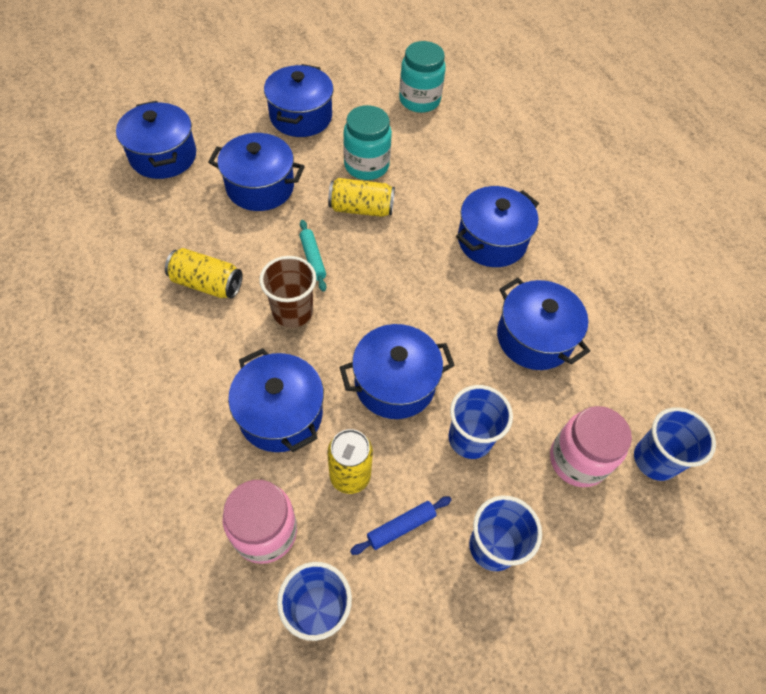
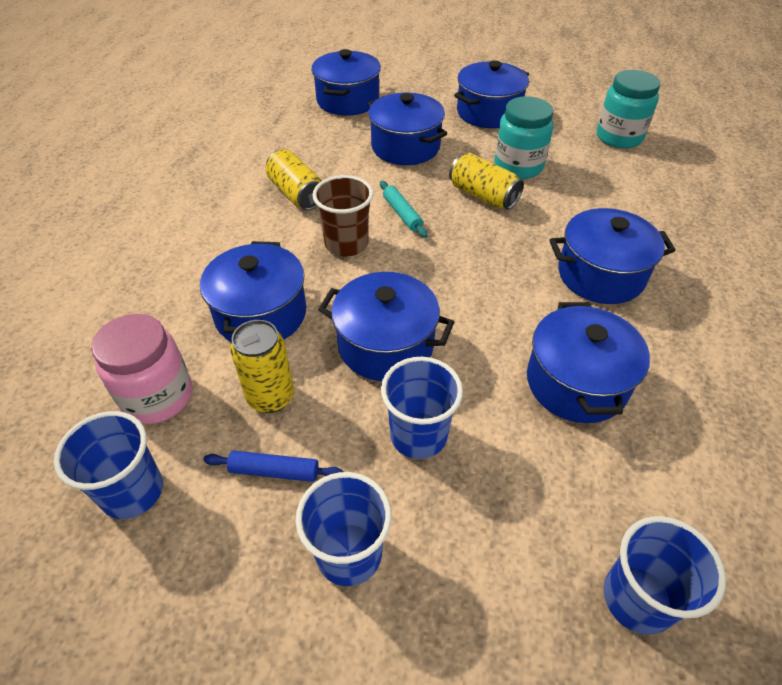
camera: 40 degrees right, 10 degrees down
(313, 258) = (402, 214): turquoise rolling pin -> turquoise rolling pin turned 45 degrees counterclockwise
(577, 460) = (527, 532): pink jar -> none

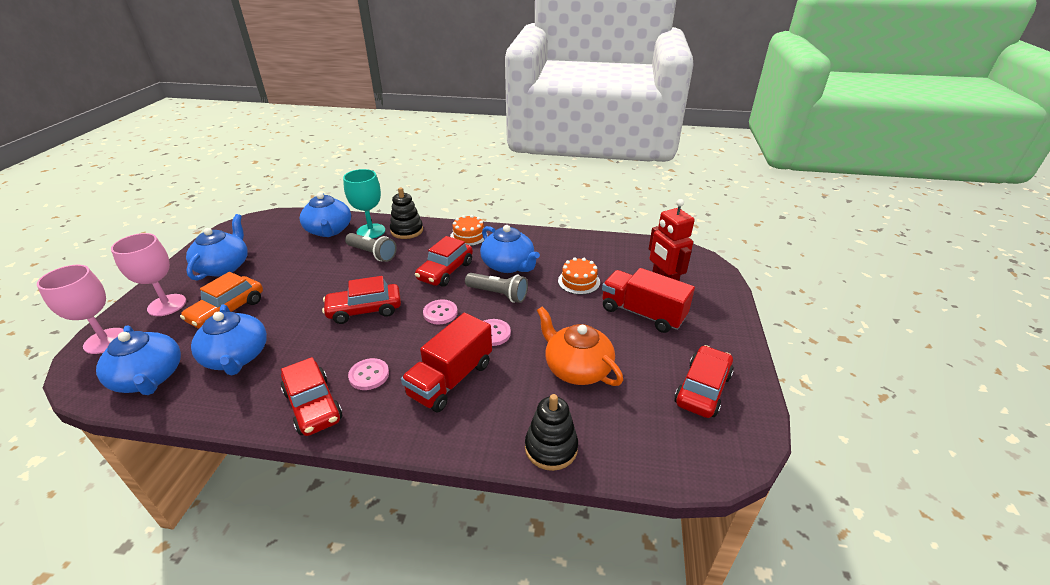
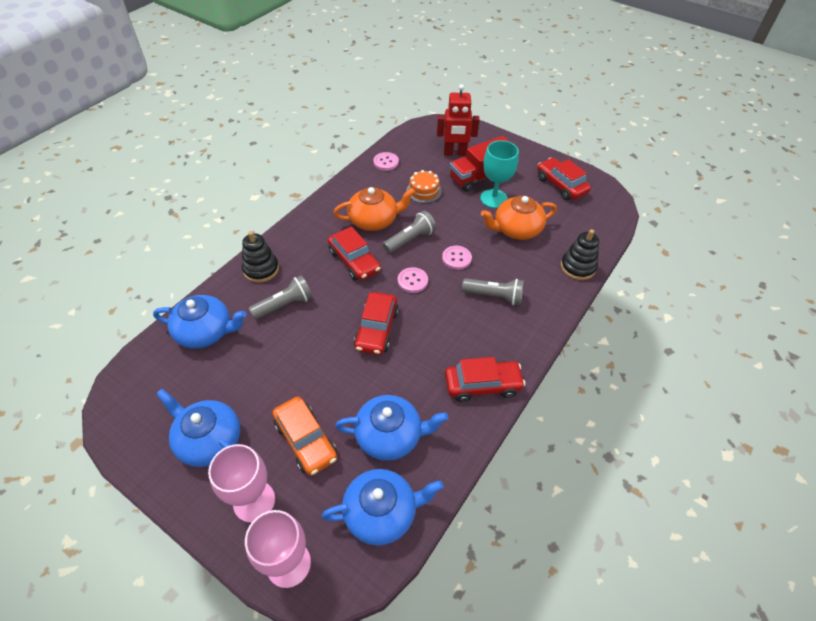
camera: 65 degrees left, 15 degrees up
(369, 375) = (465, 343): pink button -> pink button (386, 162)
(371, 231) = (238, 297): turquoise goblet -> turquoise goblet (494, 199)
(450, 379) = (494, 296): red truck -> grey flashlight
(468, 236) = (308, 229): orange cake -> none
(508, 265) = (374, 220): blue teapot -> orange teapot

--------------------

Exercise
The records shown above are to be repeated exactly, with the pictures left out.

Task solution
camera: 40 degrees right, 10 degrees down
(313, 258) = (402, 214): turquoise rolling pin -> turquoise rolling pin turned 45 degrees counterclockwise
(577, 460) = (527, 532): pink jar -> none

camera: 65 degrees left, 15 degrees up
(369, 375) = (465, 343): pink button -> pink button (386, 162)
(371, 231) = (238, 297): turquoise goblet -> turquoise goblet (494, 199)
(450, 379) = (494, 296): red truck -> grey flashlight
(468, 236) = (308, 229): orange cake -> none
(508, 265) = (374, 220): blue teapot -> orange teapot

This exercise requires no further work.